--- Input material ---
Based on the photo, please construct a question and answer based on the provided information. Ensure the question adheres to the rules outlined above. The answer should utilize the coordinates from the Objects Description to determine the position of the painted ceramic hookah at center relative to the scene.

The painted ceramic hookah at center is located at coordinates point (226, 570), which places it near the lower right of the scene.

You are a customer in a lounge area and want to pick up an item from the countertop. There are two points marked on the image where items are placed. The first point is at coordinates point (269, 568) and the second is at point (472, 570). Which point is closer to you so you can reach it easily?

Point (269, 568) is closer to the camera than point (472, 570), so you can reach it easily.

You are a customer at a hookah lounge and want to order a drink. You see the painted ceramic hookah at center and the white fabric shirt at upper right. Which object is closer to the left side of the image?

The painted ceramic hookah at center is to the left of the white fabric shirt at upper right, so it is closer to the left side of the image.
---
What the task requires:
Render the entries from the first line through the line containing "The painted ceramic hookah at center is located" as a JSON list of strings, one string per line, with blank lines left out.

Result:
[
  "Based on the photo, please construct a question and answer based on the provided information. Ensure the question adheres to the rules outlined above. The answer should utilize the coordinates from the Objects Description to determine the position of the painted ceramic hookah at center relative to the scene.",
  "The painted ceramic hookah at center is located at coordinates point (226, 570), which places it near the lower right of the scene."
]